#### GOAL
Update the records below by changing every "semicircle" to "half-circle" and leaving everything else as it is.

══════════

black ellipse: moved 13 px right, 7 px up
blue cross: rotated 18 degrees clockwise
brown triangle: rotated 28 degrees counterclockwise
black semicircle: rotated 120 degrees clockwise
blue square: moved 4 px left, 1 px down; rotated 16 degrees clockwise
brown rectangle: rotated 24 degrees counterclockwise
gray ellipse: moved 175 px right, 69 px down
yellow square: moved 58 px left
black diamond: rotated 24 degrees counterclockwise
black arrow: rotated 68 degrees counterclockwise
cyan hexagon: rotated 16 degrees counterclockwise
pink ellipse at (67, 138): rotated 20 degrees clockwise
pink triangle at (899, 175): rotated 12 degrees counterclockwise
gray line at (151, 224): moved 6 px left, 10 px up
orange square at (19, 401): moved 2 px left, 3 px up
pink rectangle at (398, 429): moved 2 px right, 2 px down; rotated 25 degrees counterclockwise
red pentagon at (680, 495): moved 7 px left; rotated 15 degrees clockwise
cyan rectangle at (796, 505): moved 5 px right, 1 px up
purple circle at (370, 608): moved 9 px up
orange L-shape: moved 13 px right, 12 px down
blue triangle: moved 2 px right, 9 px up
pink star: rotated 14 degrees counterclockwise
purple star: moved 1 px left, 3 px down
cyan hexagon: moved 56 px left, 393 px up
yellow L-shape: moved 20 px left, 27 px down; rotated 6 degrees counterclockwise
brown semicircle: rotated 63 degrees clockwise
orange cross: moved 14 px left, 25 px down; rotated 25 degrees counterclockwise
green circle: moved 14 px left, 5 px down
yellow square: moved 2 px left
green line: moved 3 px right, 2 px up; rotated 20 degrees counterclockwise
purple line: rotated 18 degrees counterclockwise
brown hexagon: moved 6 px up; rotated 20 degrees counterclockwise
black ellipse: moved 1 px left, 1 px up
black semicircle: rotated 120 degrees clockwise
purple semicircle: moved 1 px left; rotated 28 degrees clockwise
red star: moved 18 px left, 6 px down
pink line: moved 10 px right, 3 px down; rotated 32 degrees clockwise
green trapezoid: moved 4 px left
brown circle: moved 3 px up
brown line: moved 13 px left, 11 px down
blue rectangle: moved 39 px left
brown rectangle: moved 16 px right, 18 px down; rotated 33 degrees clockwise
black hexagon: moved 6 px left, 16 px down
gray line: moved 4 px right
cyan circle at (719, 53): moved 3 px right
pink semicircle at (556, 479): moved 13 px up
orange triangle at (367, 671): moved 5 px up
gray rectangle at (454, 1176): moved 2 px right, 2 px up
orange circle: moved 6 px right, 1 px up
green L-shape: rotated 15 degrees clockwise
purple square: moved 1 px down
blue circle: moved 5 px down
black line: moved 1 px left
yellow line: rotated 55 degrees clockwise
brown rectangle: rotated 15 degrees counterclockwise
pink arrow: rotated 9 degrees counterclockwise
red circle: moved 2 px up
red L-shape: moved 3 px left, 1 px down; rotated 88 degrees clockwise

══════════

#### EXERCISE RESPONSE
black ellipse: moved 13 px right, 7 px up
blue cross: rotated 18 degrees clockwise
brown triangle: rotated 28 degrees counterclockwise
black half-circle: rotated 120 degrees clockwise
blue square: moved 4 px left, 1 px down; rotated 16 degrees clockwise
brown rectangle: rotated 24 degrees counterclockwise
gray ellipse: moved 175 px right, 69 px down
yellow square: moved 58 px left
black diamond: rotated 24 degrees counterclockwise
black arrow: rotated 68 degrees counterclockwise
cyan hexagon: rotated 16 degrees counterclockwise
pink ellipse at (67, 138): rotated 20 degrees clockwise
pink triangle at (899, 175): rotated 12 degrees counterclockwise
gray line at (151, 224): moved 6 px left, 10 px up
orange square at (19, 401): moved 2 px left, 3 px up
pink rectangle at (398, 429): moved 2 px right, 2 px down; rotated 25 degrees counterclockwise
red pentagon at (680, 495): moved 7 px left; rotated 15 degrees clockwise
cyan rectangle at (796, 505): moved 5 px right, 1 px up
purple circle at (370, 608): moved 9 px up
orange L-shape: moved 13 px right, 12 px down
blue triangle: moved 2 px right, 9 px up
pink star: rotated 14 degrees counterclockwise
purple star: moved 1 px left, 3 px down
cyan hexagon: moved 56 px left, 393 px up
yellow L-shape: moved 20 px left, 27 px down; rotated 6 degrees counterclockwise
brown half-circle: rotated 63 degrees clockwise
orange cross: moved 14 px left, 25 px down; rotated 25 degrees counterclockwise
green circle: moved 14 px left, 5 px down
yellow square: moved 2 px left
green line: moved 3 px right, 2 px up; rotated 20 degrees counterclockwise
purple line: rotated 18 degrees counterclockwise
brown hexagon: moved 6 px up; rotated 20 degrees counterclockwise
black ellipse: moved 1 px left, 1 px up
black half-circle: rotated 120 degrees clockwise
purple half-circle: moved 1 px left; rotated 28 degrees clockwise
red star: moved 18 px left, 6 px down
pink line: moved 10 px right, 3 px down; rotated 32 degrees clockwise
green trapezoid: moved 4 px left
brown circle: moved 3 px up
brown line: moved 13 px left, 11 px down
blue rectangle: moved 39 px left
brown rectangle: moved 16 px right, 18 px down; rotated 33 degrees clockwise
black hexagon: moved 6 px left, 16 px down
gray line: moved 4 px right
cyan circle at (719, 53): moved 3 px right
pink half-circle at (556, 479): moved 13 px up
orange triangle at (367, 671): moved 5 px up
gray rectangle at (454, 1176): moved 2 px right, 2 px up
orange circle: moved 6 px right, 1 px up
green L-shape: rotated 15 degrees clockwise
purple square: moved 1 px down
blue circle: moved 5 px down
black line: moved 1 px left
yellow line: rotated 55 degrees clockwise
brown rectangle: rotated 15 degrees counterclockwise
pink arrow: rotated 9 degrees counterclockwise
red circle: moved 2 px up
red L-shape: moved 3 px left, 1 px down; rotated 88 degrees clockwise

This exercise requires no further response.